◆ **Dataset content**
+++

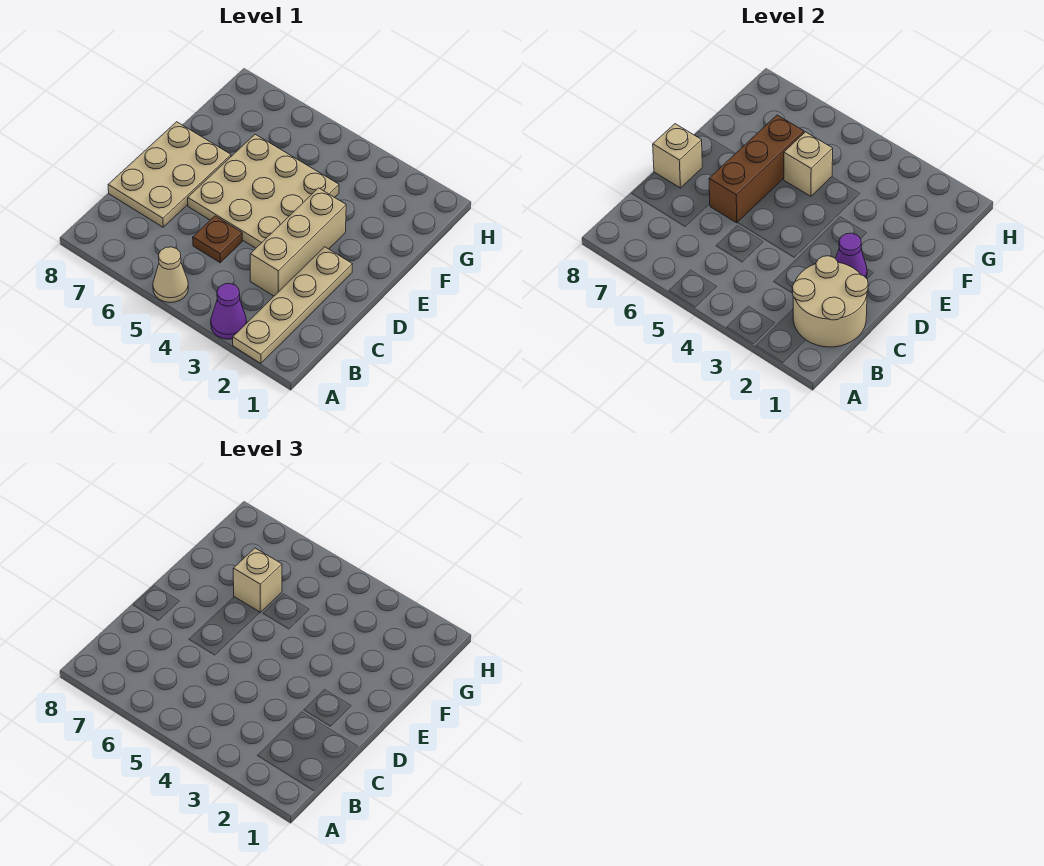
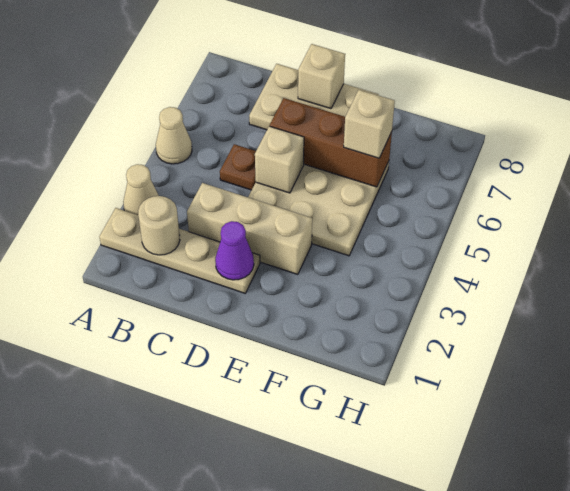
purple cone A3 level 1 -> tan cone A3 level 1
tan round brick B1:C2 level 2 -> tan round brick B2 level 2
tan brick F5 level 2 -> tan brick D5 level 2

+++

◆ **Exercise description**
Without including any picture, output all the material exactly as it appears.

◆ **Solution below**
purple cone A3 level 1 -> tan cone A3 level 1
tan round brick B1:C2 level 2 -> tan round brick B2 level 2
tan brick F5 level 2 -> tan brick D5 level 2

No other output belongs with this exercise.